Exercise data:
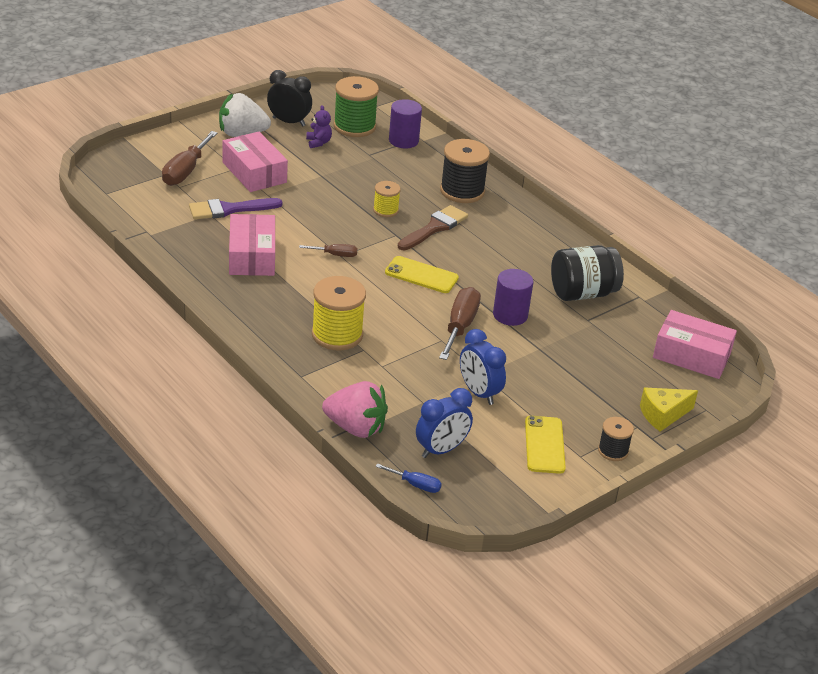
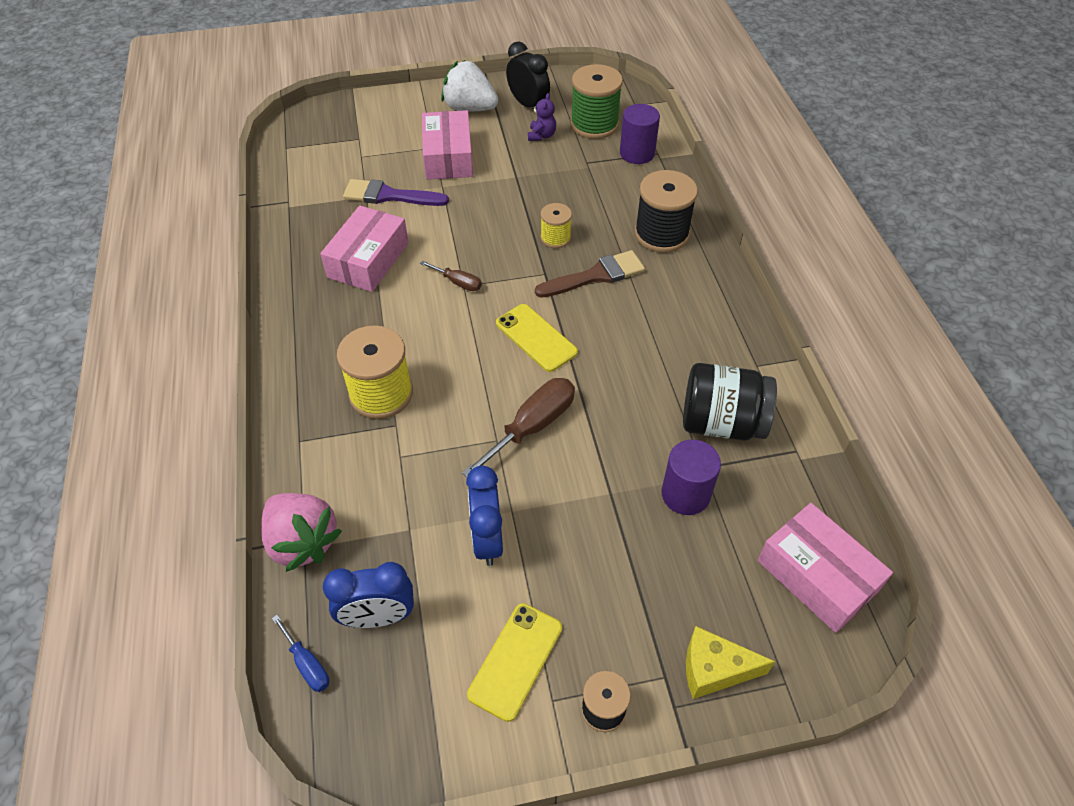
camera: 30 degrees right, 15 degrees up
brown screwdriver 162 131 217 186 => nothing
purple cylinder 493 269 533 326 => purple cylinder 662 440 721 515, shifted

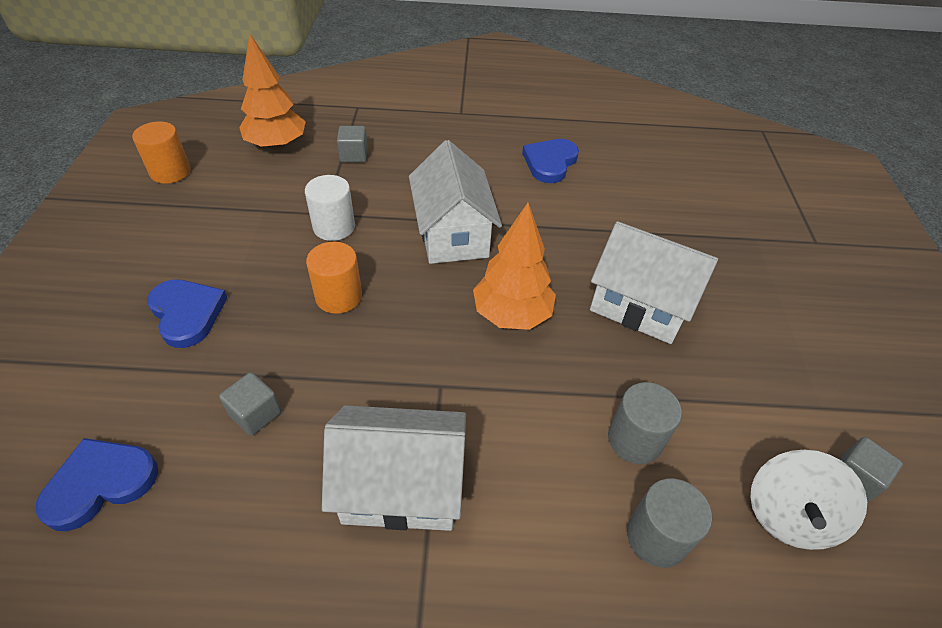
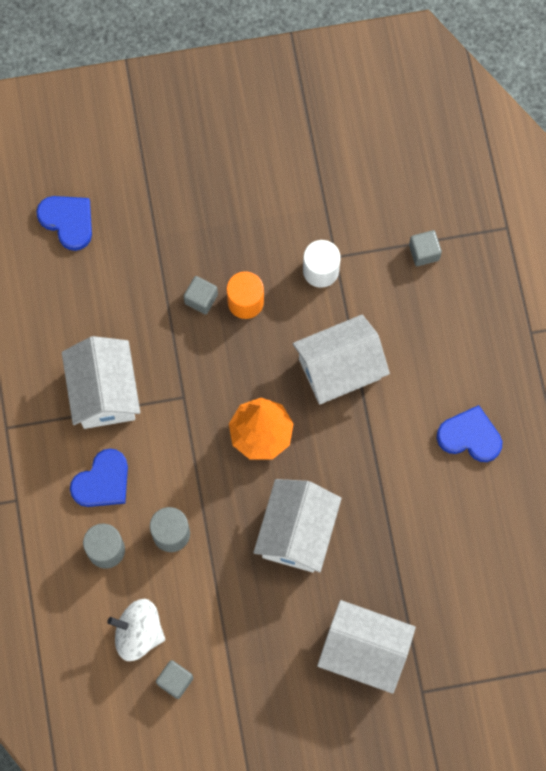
camera: 80 degrees right, 25 degrees up
orange tree 239 34 306 150 => nothing
orange cylinder 132 122 191 184 => nothing
blue heart 147 279 227 348 => blue heart 70 449 128 507, shifted
grey cube 219 372 281 436 => grey cube 184 276 218 314, shifted
nothing => white house 317 600 416 694

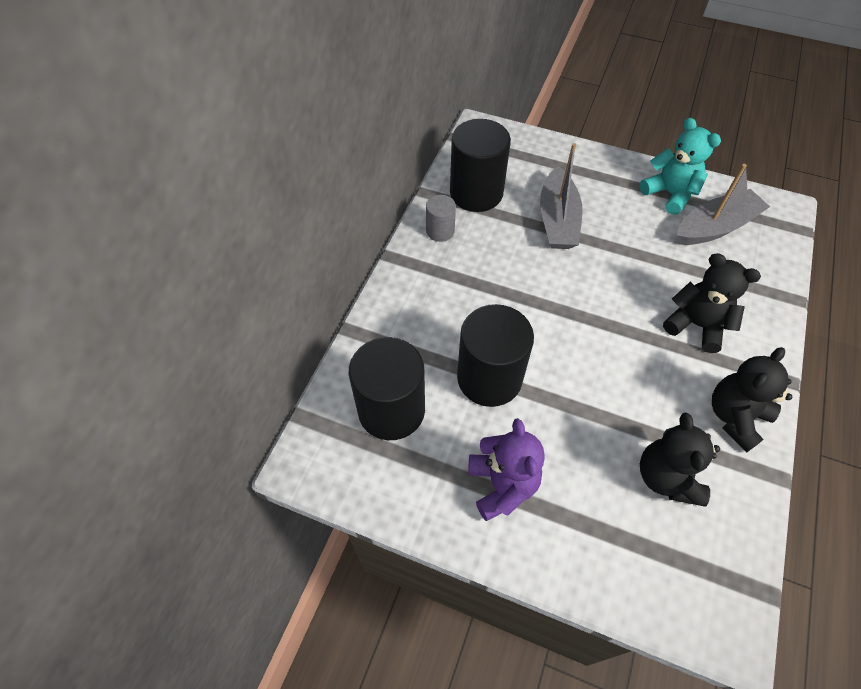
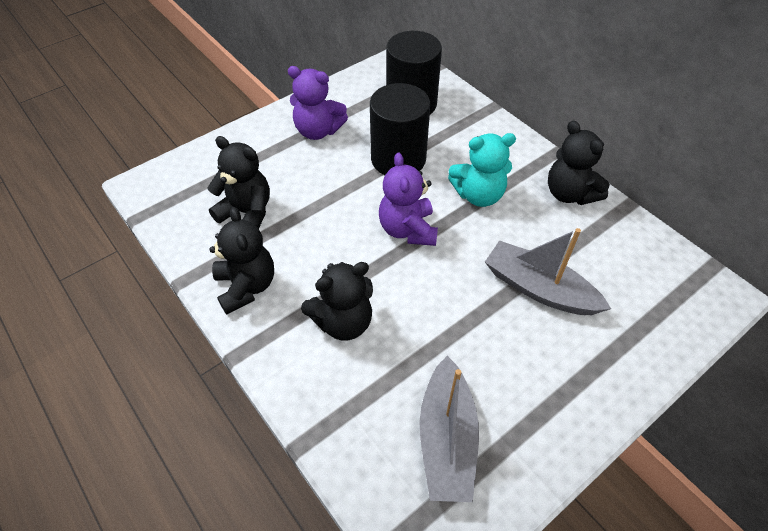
camera: 120 degrees right, 5 degrees down
turquoise teddy bear 639 118 721 215 => turquoise teddy bear 448 133 516 207, shifted
black cylinder 450 119 511 212 => nothing
grey cylinder 426 195 456 242 => black teddy bear 548 120 610 205
nothing => purple teddy bear 379 152 438 246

Prompt: Everything in the preceding material must be transcribed exactly, except the images.

Your response:
camera: 30 degrees right, 15 degrees up
brown screwdriver 162 131 217 186 => nothing
purple cylinder 493 269 533 326 => purple cylinder 662 440 721 515, shifted

camera: 80 degrees right, 25 degrees up
orange tree 239 34 306 150 => nothing
orange cylinder 132 122 191 184 => nothing
blue heart 147 279 227 348 => blue heart 70 449 128 507, shifted
grey cube 219 372 281 436 => grey cube 184 276 218 314, shifted
nothing => white house 317 600 416 694

camera: 120 degrees right, 5 degrees down
turquoise teddy bear 639 118 721 215 => turquoise teddy bear 448 133 516 207, shifted
black cylinder 450 119 511 212 => nothing
grey cylinder 426 195 456 242 => black teddy bear 548 120 610 205
nothing => purple teddy bear 379 152 438 246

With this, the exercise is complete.